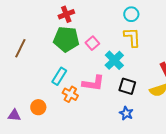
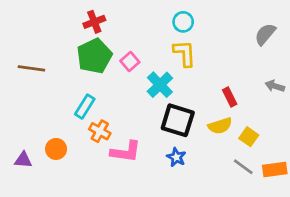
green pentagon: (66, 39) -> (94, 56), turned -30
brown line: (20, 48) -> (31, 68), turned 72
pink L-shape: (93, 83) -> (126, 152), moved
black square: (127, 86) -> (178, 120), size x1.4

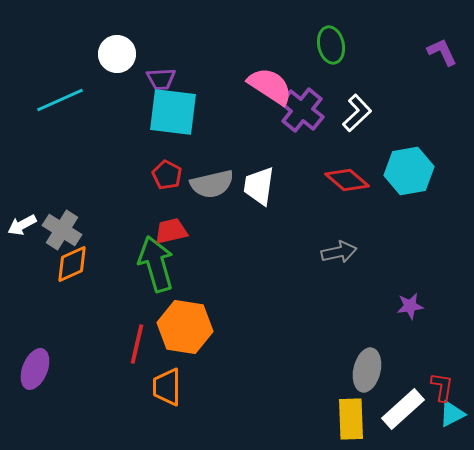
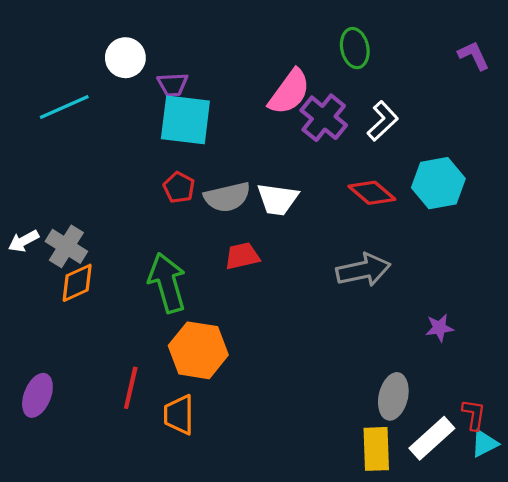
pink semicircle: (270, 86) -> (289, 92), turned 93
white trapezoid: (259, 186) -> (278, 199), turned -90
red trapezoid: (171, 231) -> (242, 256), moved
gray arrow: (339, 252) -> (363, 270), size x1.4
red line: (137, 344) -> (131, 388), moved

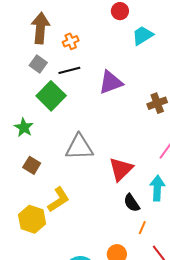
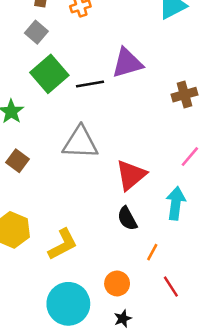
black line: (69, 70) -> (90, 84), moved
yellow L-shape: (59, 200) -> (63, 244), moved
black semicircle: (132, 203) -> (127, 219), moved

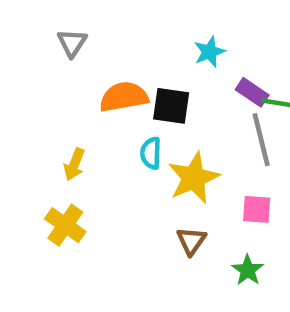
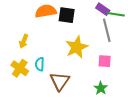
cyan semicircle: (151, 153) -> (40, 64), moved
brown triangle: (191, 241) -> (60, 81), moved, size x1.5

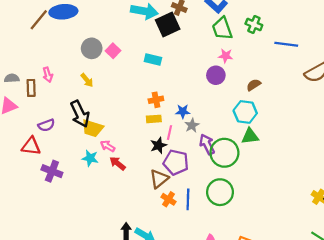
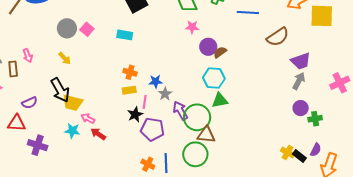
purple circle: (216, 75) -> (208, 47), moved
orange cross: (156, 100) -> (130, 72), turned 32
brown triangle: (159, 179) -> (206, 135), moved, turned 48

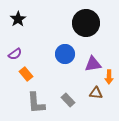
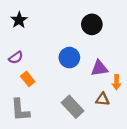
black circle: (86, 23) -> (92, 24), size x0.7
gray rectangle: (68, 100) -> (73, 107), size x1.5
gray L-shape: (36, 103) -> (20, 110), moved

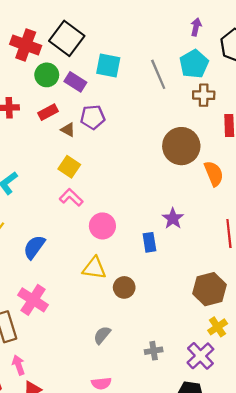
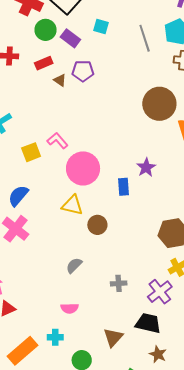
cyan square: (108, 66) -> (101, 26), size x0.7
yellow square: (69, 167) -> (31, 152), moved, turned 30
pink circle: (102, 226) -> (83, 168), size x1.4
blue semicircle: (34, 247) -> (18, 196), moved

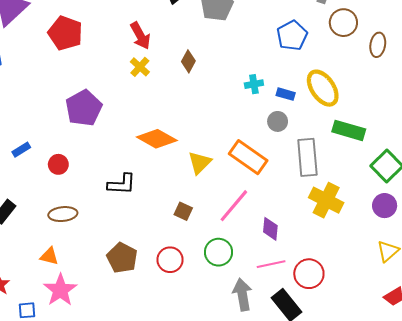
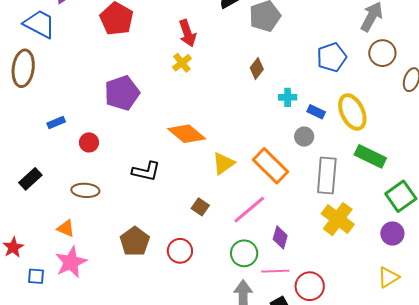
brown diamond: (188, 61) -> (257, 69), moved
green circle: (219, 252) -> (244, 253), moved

────────────────────

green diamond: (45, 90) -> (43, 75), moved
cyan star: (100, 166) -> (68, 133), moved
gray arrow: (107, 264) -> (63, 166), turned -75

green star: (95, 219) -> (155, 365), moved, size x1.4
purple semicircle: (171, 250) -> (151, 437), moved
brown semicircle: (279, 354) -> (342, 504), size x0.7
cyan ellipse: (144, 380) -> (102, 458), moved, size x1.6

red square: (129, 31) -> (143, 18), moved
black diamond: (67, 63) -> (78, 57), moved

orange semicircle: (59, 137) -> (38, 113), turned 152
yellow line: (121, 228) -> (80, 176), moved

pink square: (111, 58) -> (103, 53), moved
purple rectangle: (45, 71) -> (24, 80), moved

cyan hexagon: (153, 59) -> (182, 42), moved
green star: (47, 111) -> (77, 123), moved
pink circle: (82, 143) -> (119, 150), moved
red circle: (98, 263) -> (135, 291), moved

────────────────────

◆ Work order
Only the lines above from the one with "gray rectangle: (68, 100)" to the one with "green circle: (219, 252) -> (244, 253), moved" should be printed, both included and exactly as written; no picture belongs in the copy.

◆ Solution
gray rectangle: (68, 100) -> (73, 107), size x1.5
gray L-shape: (36, 103) -> (20, 110), moved

cyan square: (108, 66) -> (101, 26), size x0.7
yellow square: (69, 167) -> (31, 152), moved, turned 30
pink circle: (102, 226) -> (83, 168), size x1.4
blue semicircle: (34, 247) -> (18, 196), moved

brown diamond: (188, 61) -> (257, 69), moved
green circle: (219, 252) -> (244, 253), moved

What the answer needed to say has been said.